--- START ---

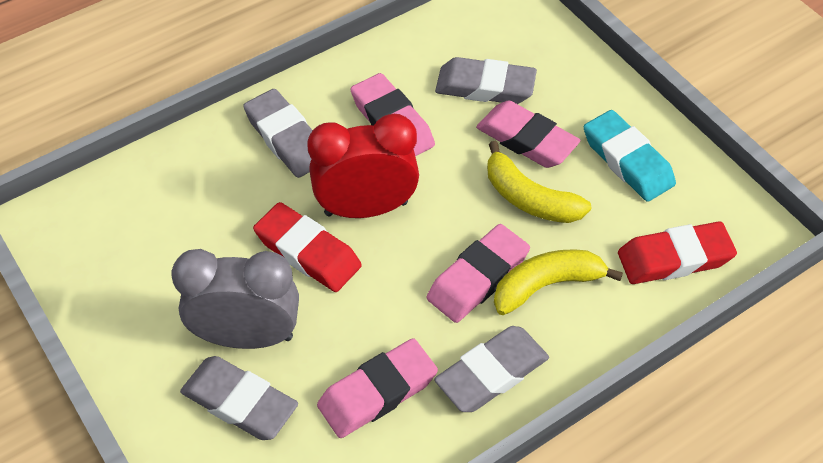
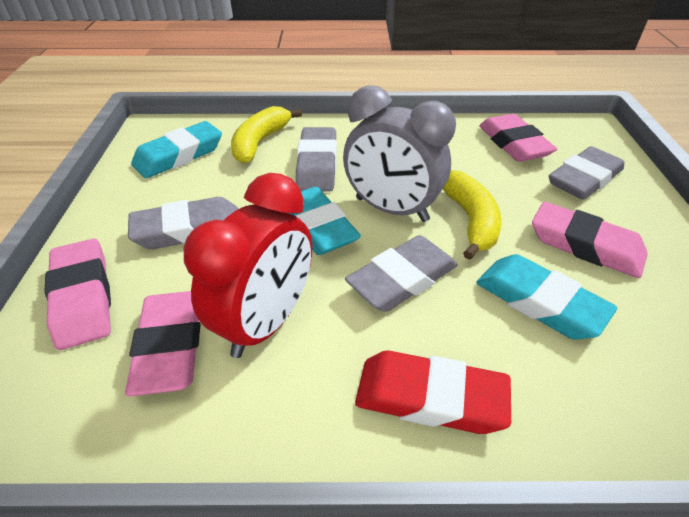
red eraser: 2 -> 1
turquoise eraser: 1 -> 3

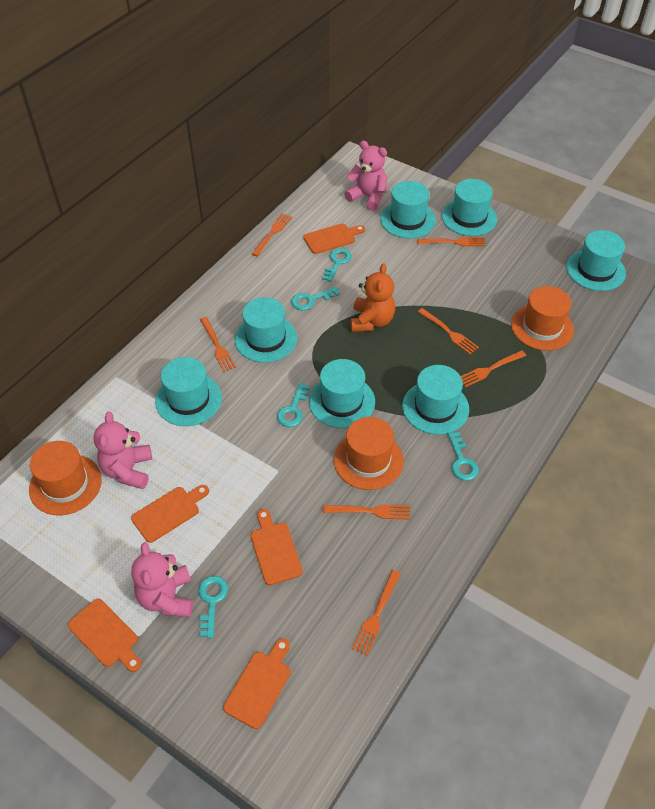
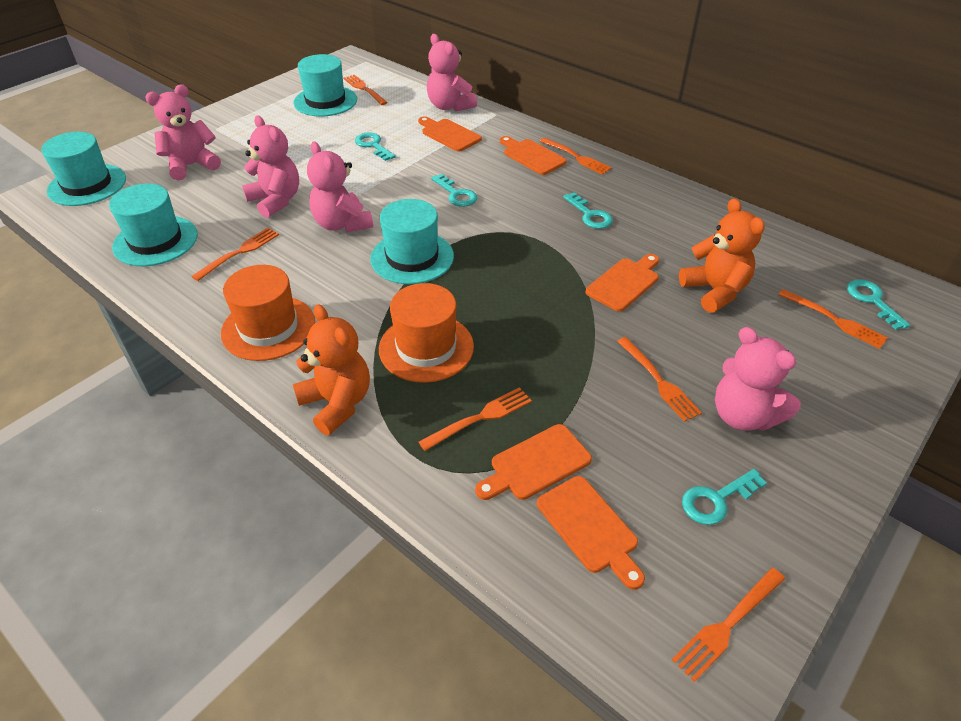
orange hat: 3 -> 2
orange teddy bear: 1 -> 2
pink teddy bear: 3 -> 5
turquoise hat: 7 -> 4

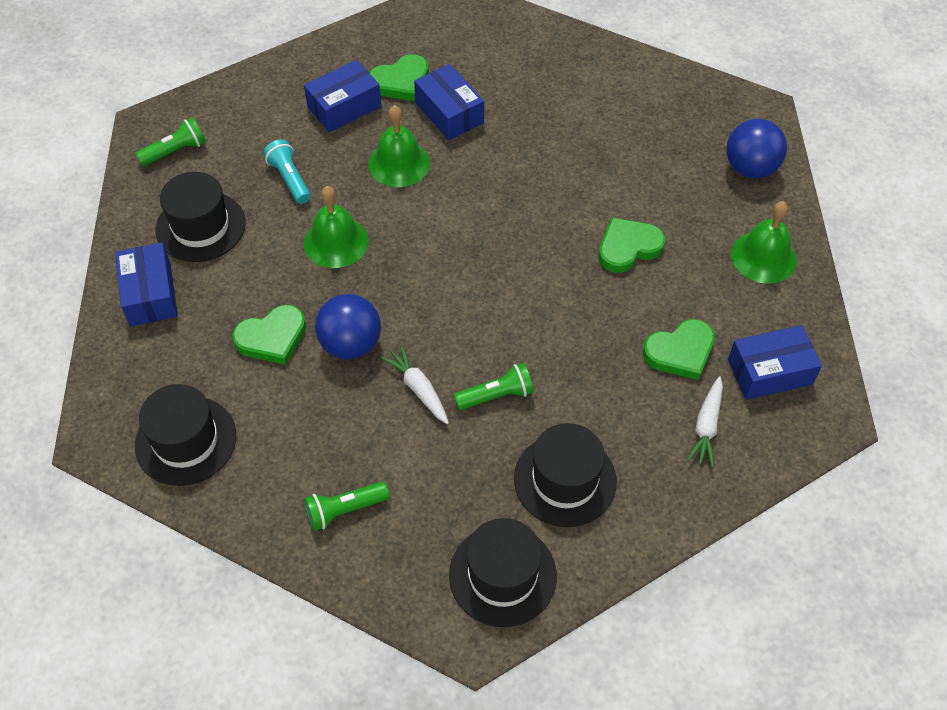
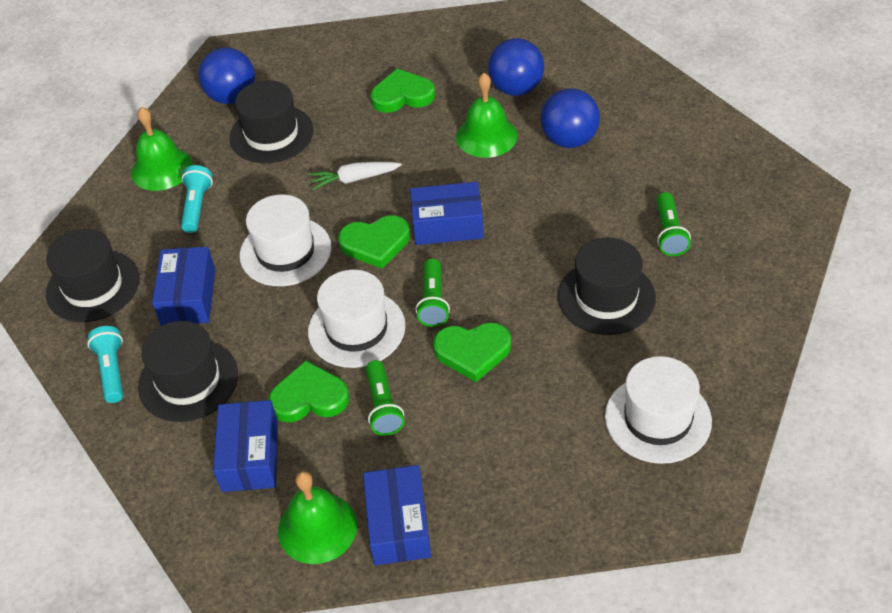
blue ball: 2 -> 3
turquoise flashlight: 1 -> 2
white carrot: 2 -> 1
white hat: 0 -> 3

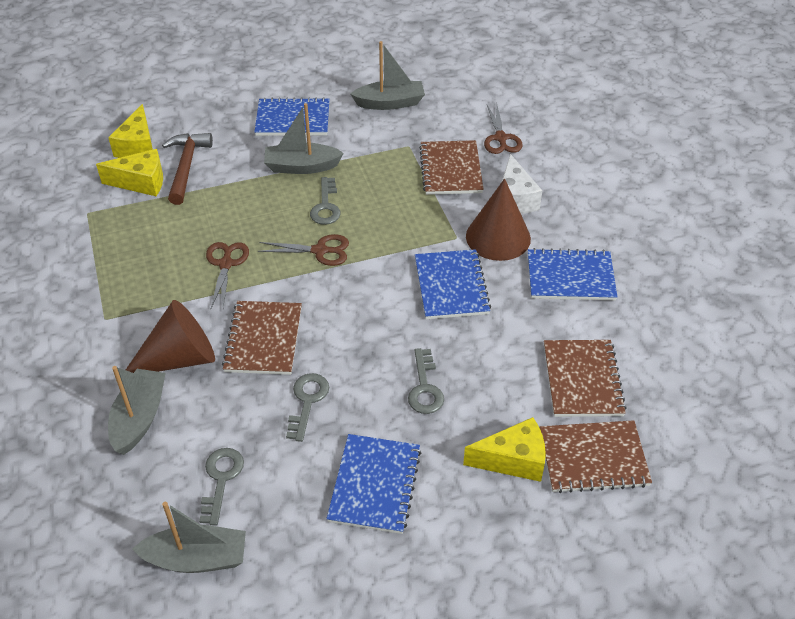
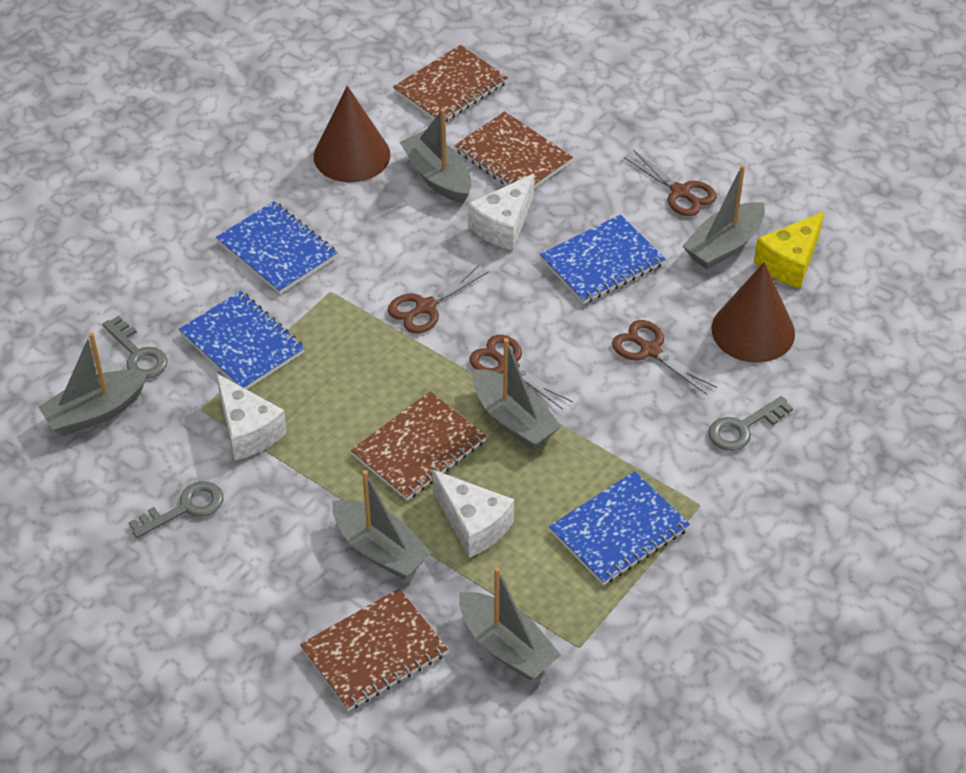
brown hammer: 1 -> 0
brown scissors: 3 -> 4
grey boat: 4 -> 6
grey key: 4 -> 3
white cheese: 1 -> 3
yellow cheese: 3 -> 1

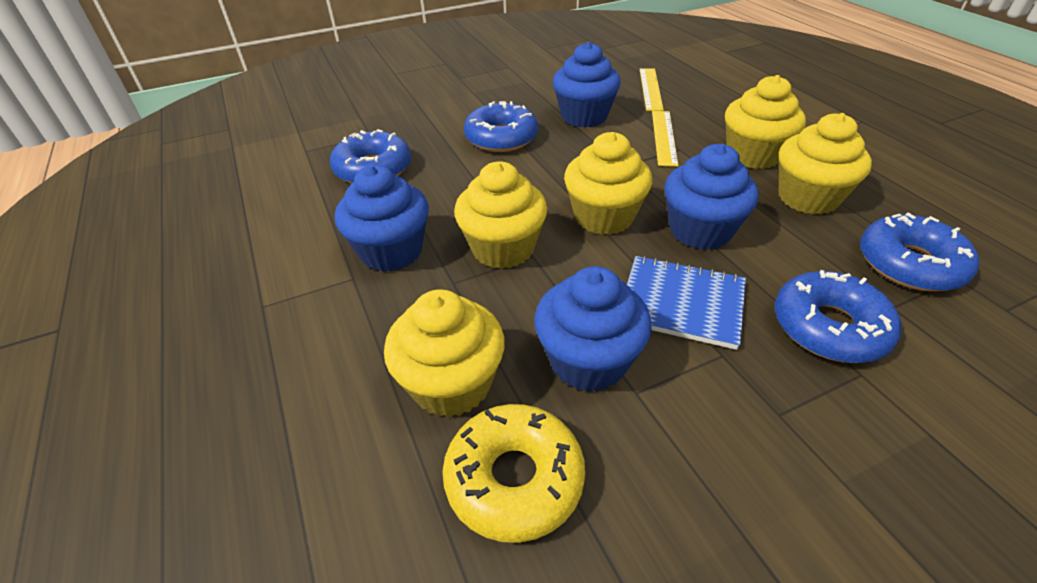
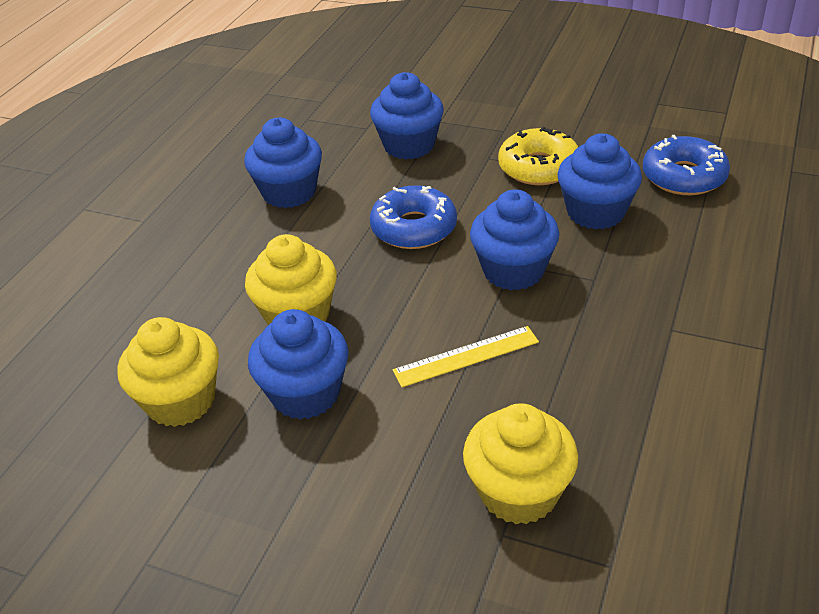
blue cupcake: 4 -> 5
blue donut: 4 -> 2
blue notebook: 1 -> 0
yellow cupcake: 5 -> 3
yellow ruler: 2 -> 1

--- END ---

Nothing but the lines from the one containing "brown scissors: 3 -> 4" through the end of the listing should be printed, each exactly as it appears and without pictures.

brown scissors: 3 -> 4
grey boat: 4 -> 6
grey key: 4 -> 3
white cheese: 1 -> 3
yellow cheese: 3 -> 1

blue cupcake: 4 -> 5
blue donut: 4 -> 2
blue notebook: 1 -> 0
yellow cupcake: 5 -> 3
yellow ruler: 2 -> 1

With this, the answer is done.